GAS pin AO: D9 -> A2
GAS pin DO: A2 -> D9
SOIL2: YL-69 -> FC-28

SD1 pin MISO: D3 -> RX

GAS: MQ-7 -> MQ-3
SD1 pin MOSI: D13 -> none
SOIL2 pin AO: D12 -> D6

****************************************

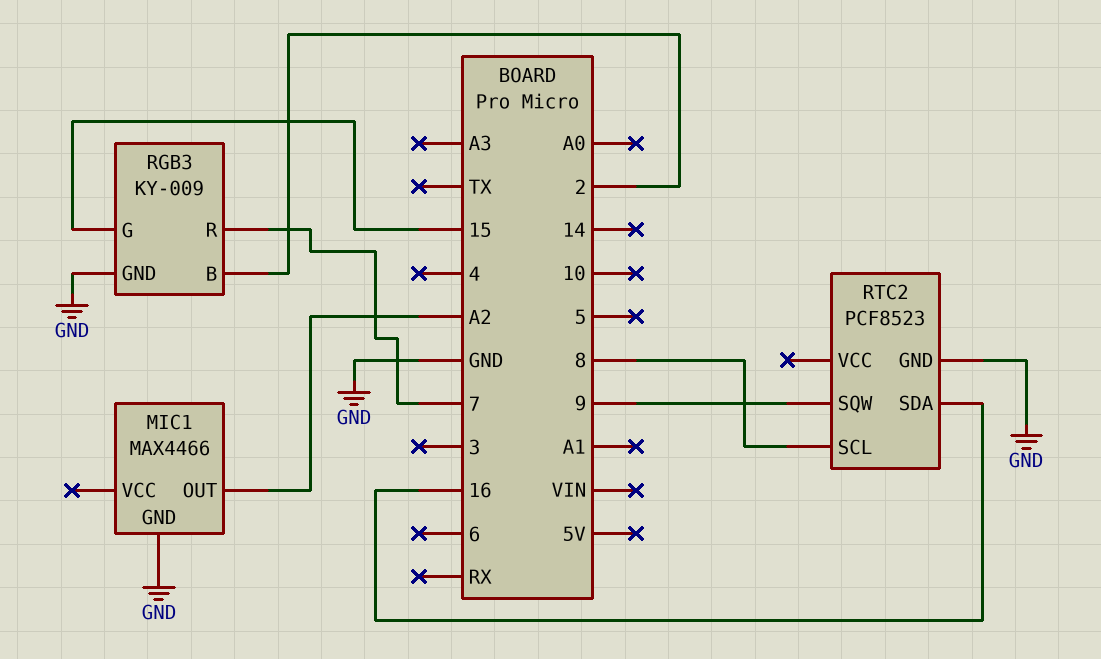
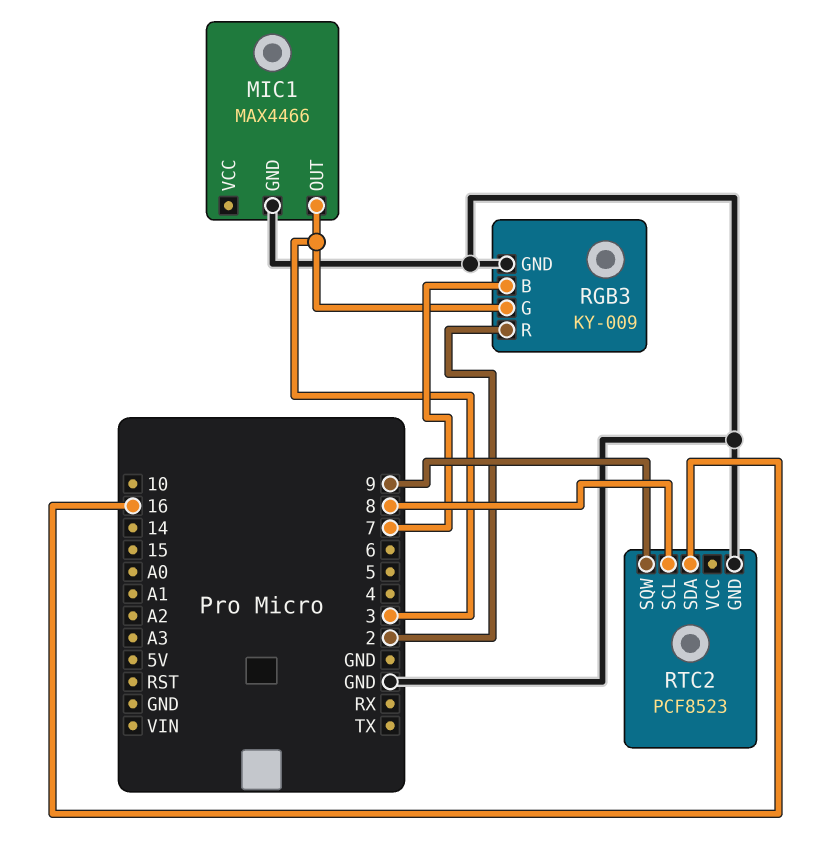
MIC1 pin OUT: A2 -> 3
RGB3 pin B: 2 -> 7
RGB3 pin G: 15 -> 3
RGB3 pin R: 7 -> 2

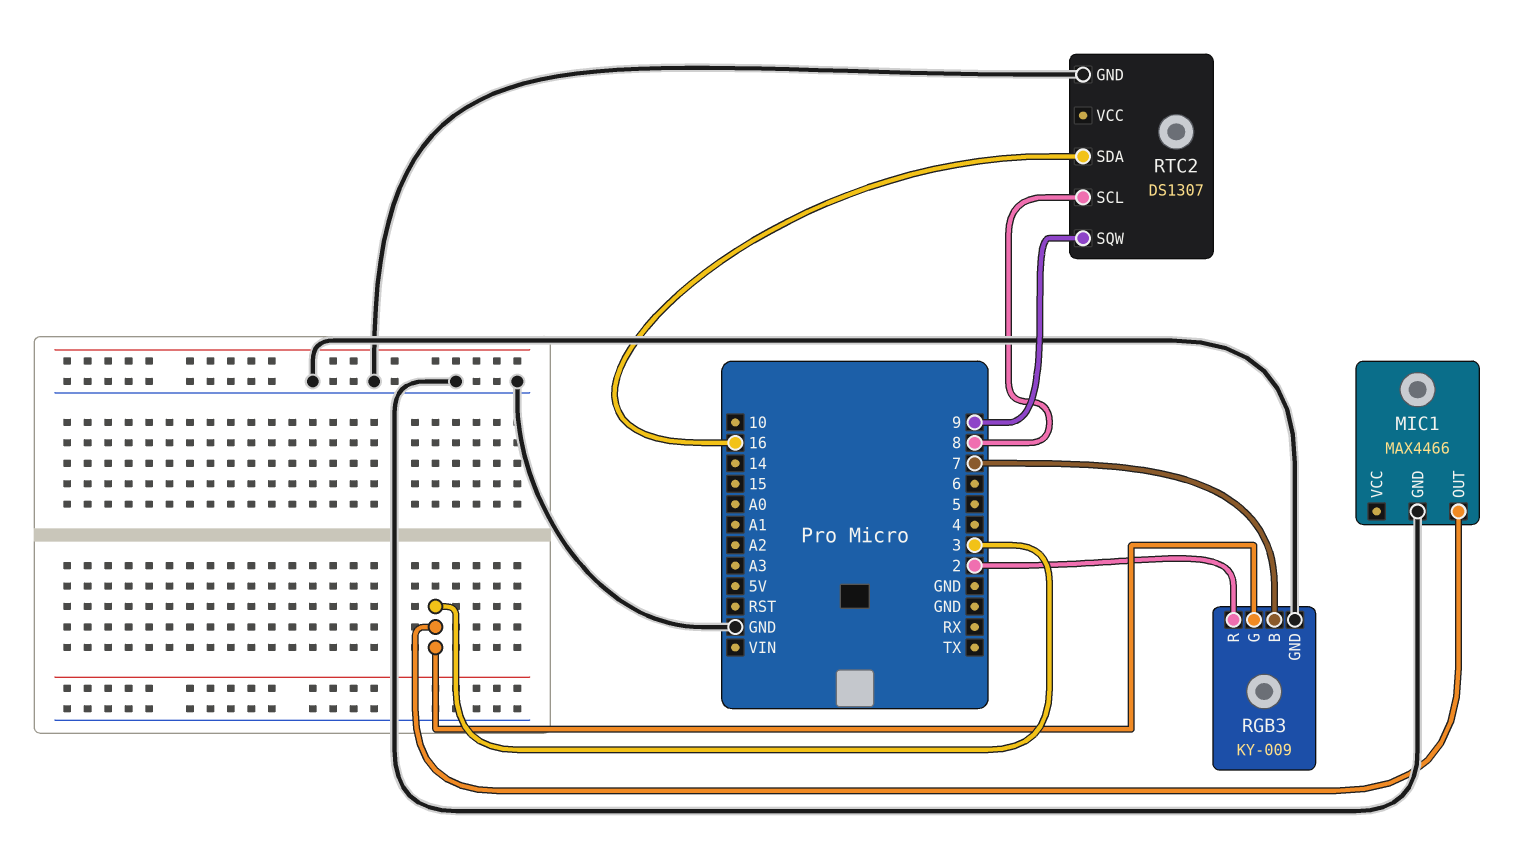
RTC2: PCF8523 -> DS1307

****************************************

*Task goal*: Your answer should be the lines of the listing above between the line holding "SOIL2: YL-69 -> FC-28" and the line holding "SOIL2 pin AO: D12 -> D6", inclusive, restated word for word and alone.

*Result*:
SOIL2: YL-69 -> FC-28

SD1 pin MISO: D3 -> RX

GAS: MQ-7 -> MQ-3
SD1 pin MOSI: D13 -> none
SOIL2 pin AO: D12 -> D6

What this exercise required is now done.